------ Provided information

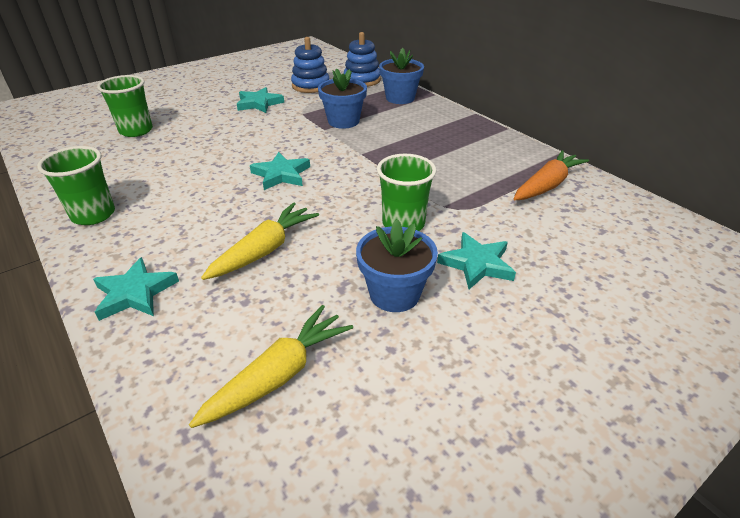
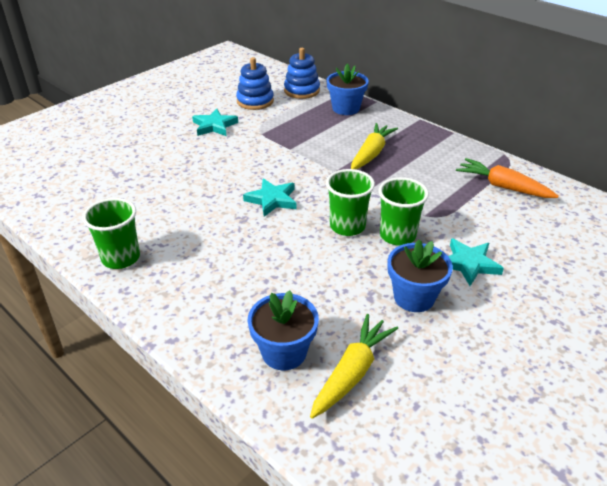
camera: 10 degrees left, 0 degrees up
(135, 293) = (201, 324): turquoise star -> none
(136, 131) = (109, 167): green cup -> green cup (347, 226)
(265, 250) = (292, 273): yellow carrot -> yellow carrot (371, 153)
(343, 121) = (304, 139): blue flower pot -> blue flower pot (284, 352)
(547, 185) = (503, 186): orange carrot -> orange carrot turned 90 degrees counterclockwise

------------
------ Provided information

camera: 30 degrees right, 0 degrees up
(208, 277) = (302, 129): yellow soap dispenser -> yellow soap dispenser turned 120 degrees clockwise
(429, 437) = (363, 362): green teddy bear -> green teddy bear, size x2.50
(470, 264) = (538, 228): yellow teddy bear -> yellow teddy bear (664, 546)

------------
------ Provided information

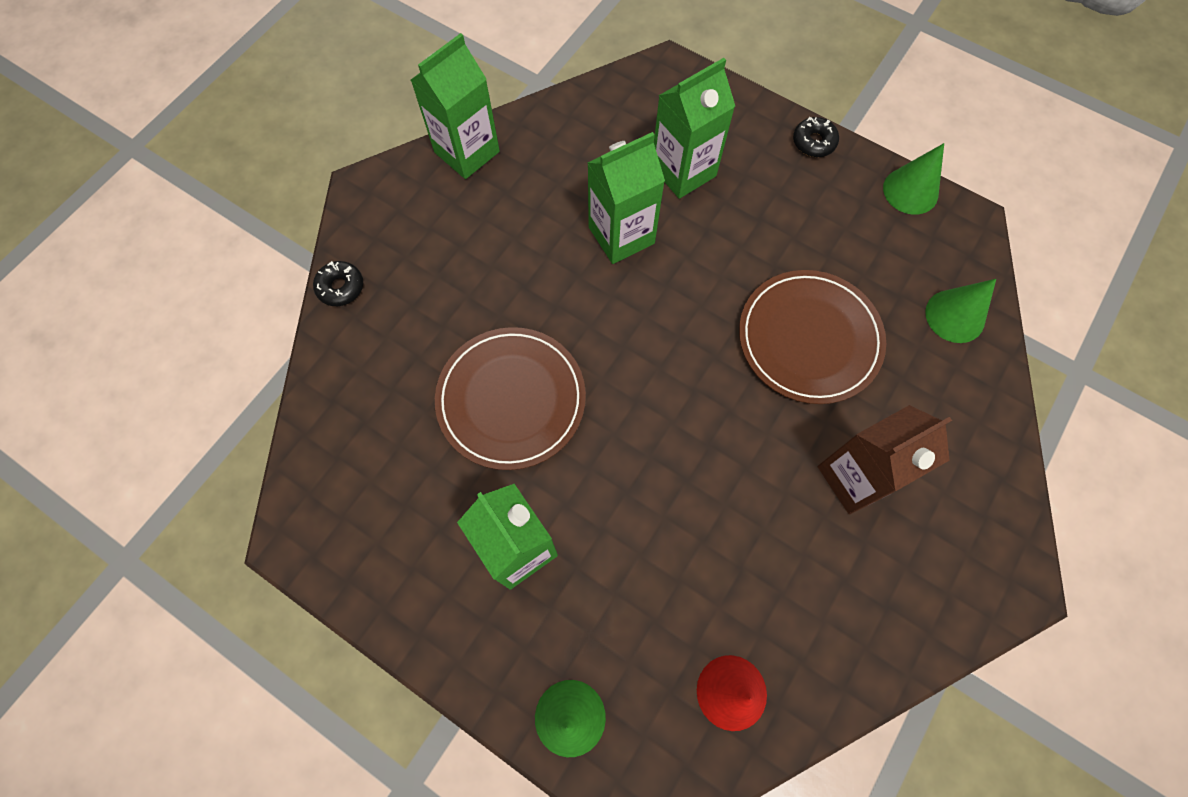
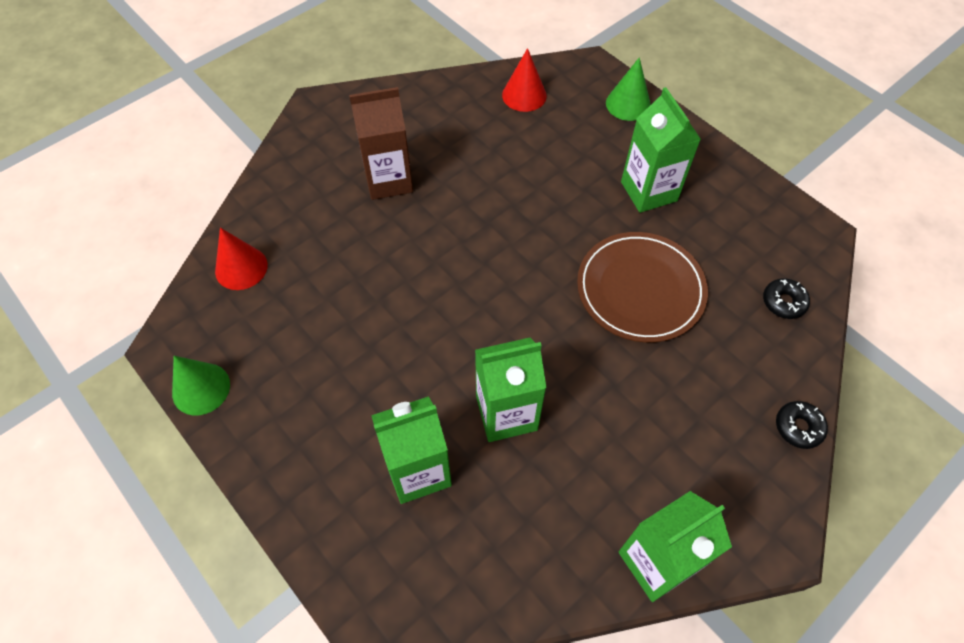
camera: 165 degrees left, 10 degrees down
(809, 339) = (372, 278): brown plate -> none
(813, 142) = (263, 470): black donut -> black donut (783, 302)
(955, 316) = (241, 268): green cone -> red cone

------------

→ What is required
Everything starting at the line containing "(265, 250) = (292, 273): yellow" and ending at the line containing "(547, 185) = (503, 186): orange" in the records above should be repeated exactly, and only that.

→ Output of the exercise
(265, 250) = (292, 273): yellow carrot -> yellow carrot (371, 153)
(343, 121) = (304, 139): blue flower pot -> blue flower pot (284, 352)
(547, 185) = (503, 186): orange carrot -> orange carrot turned 90 degrees counterclockwise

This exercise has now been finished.